▶ _Task to carry out_
Only the line containing "(433, 167) = (422, 110): green" and the lines after it, through the end of the data below, are to be returned, each exactly as it stands.
* * * *
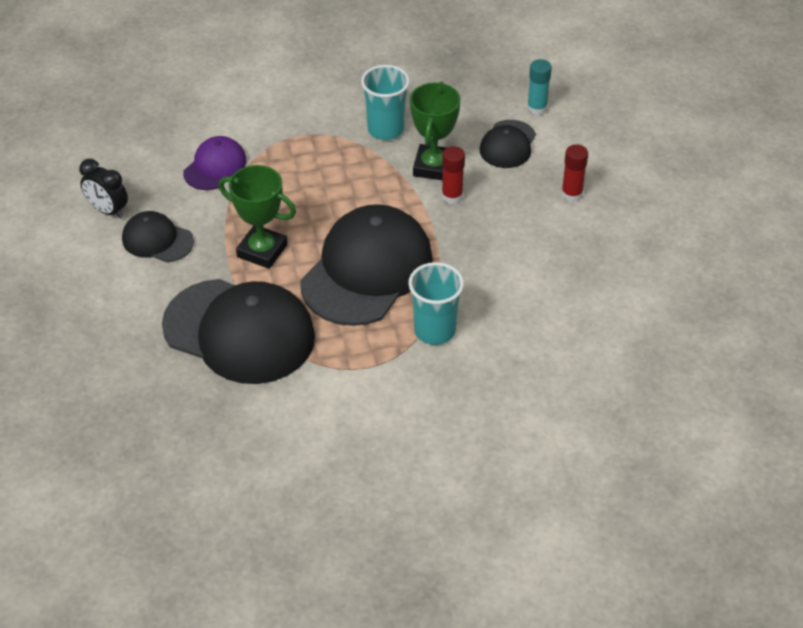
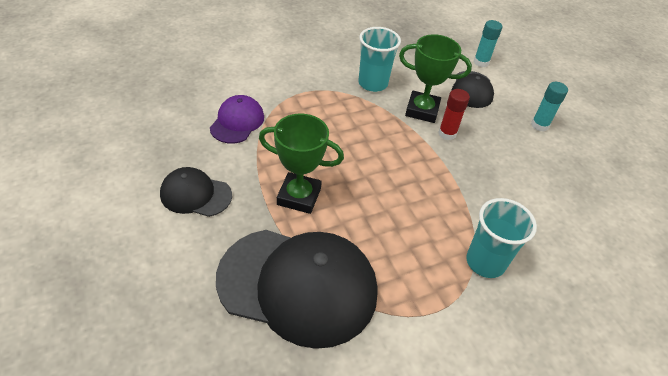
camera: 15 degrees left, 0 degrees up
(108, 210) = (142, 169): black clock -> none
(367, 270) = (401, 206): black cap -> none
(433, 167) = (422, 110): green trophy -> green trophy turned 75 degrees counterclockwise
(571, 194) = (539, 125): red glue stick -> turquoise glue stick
* * * *
▶ _Finished exercise_
(433, 167) = (422, 110): green trophy -> green trophy turned 75 degrees counterclockwise
(571, 194) = (539, 125): red glue stick -> turquoise glue stick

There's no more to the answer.